Nothing but the records themselves, exactly as written and free of pictures, should appear in your response.
Dataset entries START
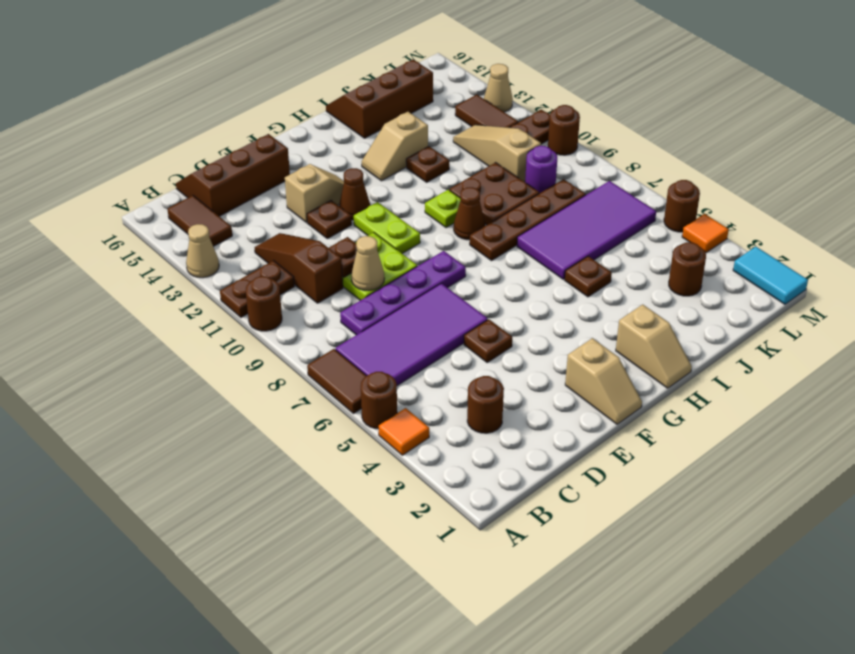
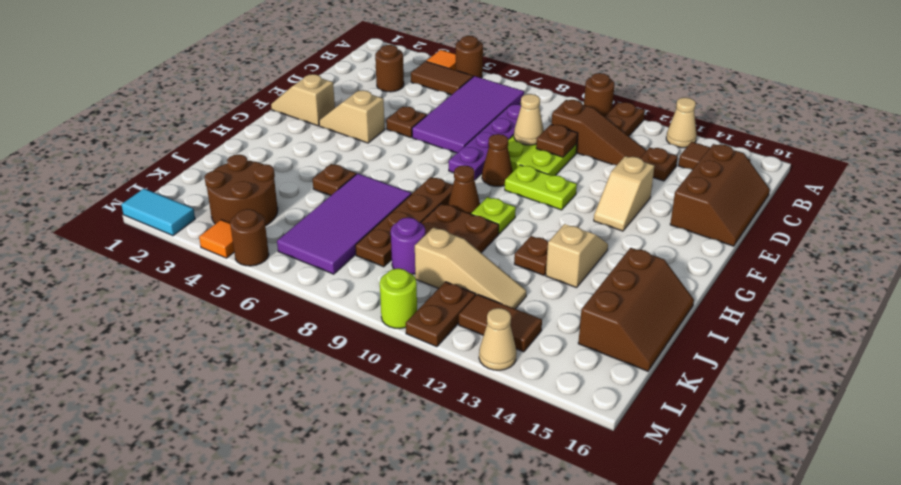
brown tile A6:A7 level 1 -> brown tile B4:B5 level 1
brown plate E12 level 1 -> brown plate C13 level 1
brown cone F12 level 1 -> brown cone F9 level 1
tan slope H1:H2 level 1 top 2 -> tan slope F3:F4 level 1 top 4
brown round brick K3 level 1 -> brown round brick K3:L4 level 1
brown round brick M10 level 1 -> lime round brick M10 level 1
Dataset entries END
# [Output for this exercise]
brown tile A6:A7 level 1 -> brown tile B4:B5 level 1
brown plate E12 level 1 -> brown plate C13 level 1
brown cone F12 level 1 -> brown cone F9 level 1
tan slope H1:H2 level 1 top 2 -> tan slope F3:F4 level 1 top 4
brown round brick K3 level 1 -> brown round brick K3:L4 level 1
brown round brick M10 level 1 -> lime round brick M10 level 1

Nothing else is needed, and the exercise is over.